─── RECORDED INFORMATION

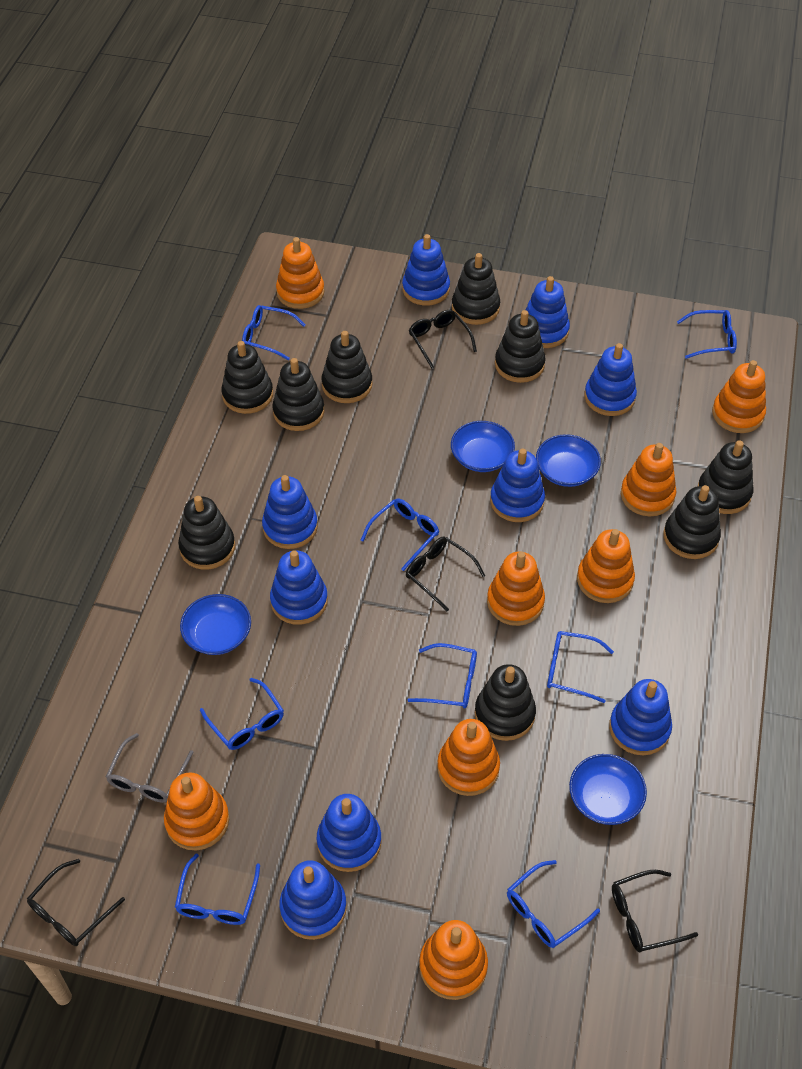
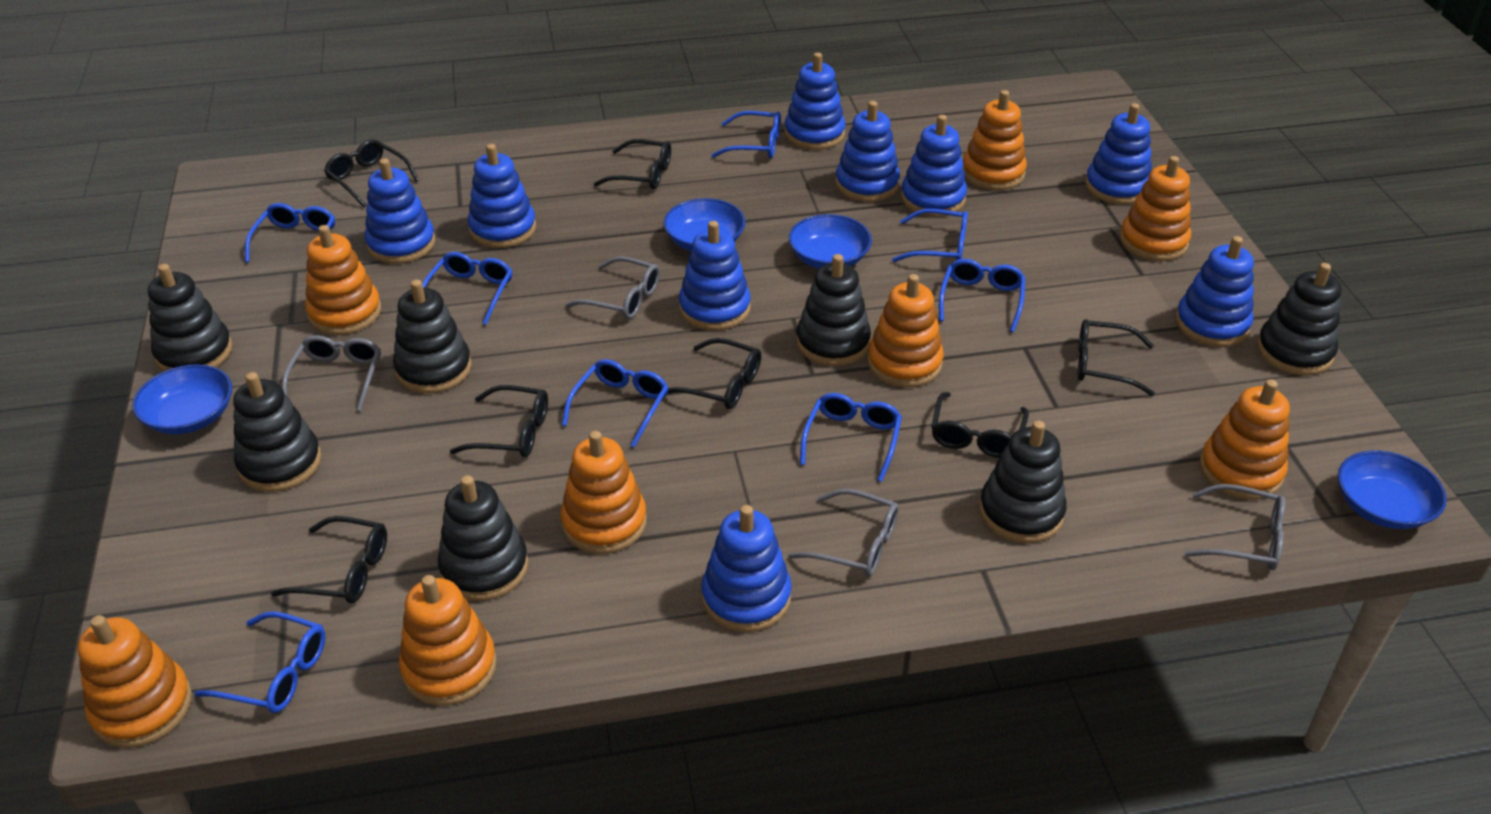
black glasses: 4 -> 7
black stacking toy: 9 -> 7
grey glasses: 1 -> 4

──────

▶ [EXERCISE INSTRUCTIONS] If a line in the material holds "black", copy it.

▶ [REPLY]
black glasses: 4 -> 7
black stacking toy: 9 -> 7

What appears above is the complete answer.